Your goal
Could you copy out every line of the data below, with no changes at all?
--- start of Records to process ---
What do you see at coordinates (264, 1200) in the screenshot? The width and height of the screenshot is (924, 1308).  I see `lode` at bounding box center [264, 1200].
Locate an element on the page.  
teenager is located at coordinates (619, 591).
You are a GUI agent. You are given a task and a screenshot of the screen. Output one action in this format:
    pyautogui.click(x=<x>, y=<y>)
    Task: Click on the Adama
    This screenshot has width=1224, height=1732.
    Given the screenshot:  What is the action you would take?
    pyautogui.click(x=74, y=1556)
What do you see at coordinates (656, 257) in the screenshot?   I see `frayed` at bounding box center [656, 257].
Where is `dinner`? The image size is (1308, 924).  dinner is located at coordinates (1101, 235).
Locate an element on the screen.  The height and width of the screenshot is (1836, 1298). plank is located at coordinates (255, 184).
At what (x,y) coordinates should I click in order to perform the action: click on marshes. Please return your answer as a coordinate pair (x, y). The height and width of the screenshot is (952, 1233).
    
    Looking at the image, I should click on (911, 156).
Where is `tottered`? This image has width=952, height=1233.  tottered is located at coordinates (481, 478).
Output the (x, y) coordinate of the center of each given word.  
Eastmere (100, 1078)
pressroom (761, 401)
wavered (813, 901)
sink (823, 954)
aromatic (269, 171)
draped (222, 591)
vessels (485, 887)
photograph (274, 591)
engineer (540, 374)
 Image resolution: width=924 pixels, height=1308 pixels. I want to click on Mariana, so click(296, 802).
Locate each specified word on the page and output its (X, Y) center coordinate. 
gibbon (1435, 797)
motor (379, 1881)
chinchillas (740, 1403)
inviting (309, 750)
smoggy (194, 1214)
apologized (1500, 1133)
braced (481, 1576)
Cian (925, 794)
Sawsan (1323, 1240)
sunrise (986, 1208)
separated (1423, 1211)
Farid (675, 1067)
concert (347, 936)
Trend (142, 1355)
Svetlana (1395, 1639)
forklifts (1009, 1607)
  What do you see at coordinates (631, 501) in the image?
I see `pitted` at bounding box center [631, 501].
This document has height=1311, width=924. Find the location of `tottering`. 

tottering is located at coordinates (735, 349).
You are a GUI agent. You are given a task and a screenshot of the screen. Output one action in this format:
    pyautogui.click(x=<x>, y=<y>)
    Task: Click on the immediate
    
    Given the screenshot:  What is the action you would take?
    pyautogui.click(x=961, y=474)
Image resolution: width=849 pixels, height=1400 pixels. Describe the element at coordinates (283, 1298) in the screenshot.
--- end of Records to process ---
Response below
What do you see at coordinates (264, 1200) in the screenshot? The width and height of the screenshot is (924, 1308).  I see `lode` at bounding box center [264, 1200].
Locate an element on the page.  
teenager is located at coordinates (619, 591).
You are a GUI agent. You are given a task and a screenshot of the screen. Output one action in this format:
    pyautogui.click(x=<x>, y=<y>)
    Task: Click on the Adama
    This screenshot has width=1224, height=1732.
    Given the screenshot:  What is the action you would take?
    pyautogui.click(x=74, y=1556)
What do you see at coordinates (656, 257) in the screenshot?   I see `frayed` at bounding box center [656, 257].
Where is `dinner`? The image size is (1308, 924).  dinner is located at coordinates (1101, 235).
Locate an element on the screen.  The height and width of the screenshot is (1836, 1298). plank is located at coordinates (255, 184).
At what (x,y) coordinates should I click in order to perform the action: click on marshes. Please return your answer as a coordinate pair (x, y). The height and width of the screenshot is (952, 1233).
    
    Looking at the image, I should click on (911, 156).
Where is `tottered`? This image has width=952, height=1233.  tottered is located at coordinates (481, 478).
Output the (x, y) coordinate of the center of each given word.  
Eastmere (100, 1078)
pressroom (761, 401)
wavered (813, 901)
sink (823, 954)
aromatic (269, 171)
draped (222, 591)
vessels (485, 887)
photograph (274, 591)
engineer (540, 374)
 Image resolution: width=924 pixels, height=1308 pixels. I want to click on Mariana, so click(296, 802).
Locate each specified word on the page and output its (X, Y) center coordinate. 
gibbon (1435, 797)
motor (379, 1881)
chinchillas (740, 1403)
inviting (309, 750)
smoggy (194, 1214)
apologized (1500, 1133)
braced (481, 1576)
Cian (925, 794)
Sawsan (1323, 1240)
sunrise (986, 1208)
separated (1423, 1211)
Farid (675, 1067)
concert (347, 936)
Trend (142, 1355)
Svetlana (1395, 1639)
forklifts (1009, 1607)
  What do you see at coordinates (631, 501) in the image?
I see `pitted` at bounding box center [631, 501].
This document has height=1311, width=924. Find the location of `tottering`. 

tottering is located at coordinates (735, 349).
You are a GUI agent. You are given a task and a screenshot of the screen. Output one action in this format:
    pyautogui.click(x=<x>, y=<y>)
    Task: Click on the immediate
    
    Given the screenshot:  What is the action you would take?
    pyautogui.click(x=961, y=474)
Image resolution: width=849 pixels, height=1400 pixels. Describe the element at coordinates (283, 1298) in the screenshot.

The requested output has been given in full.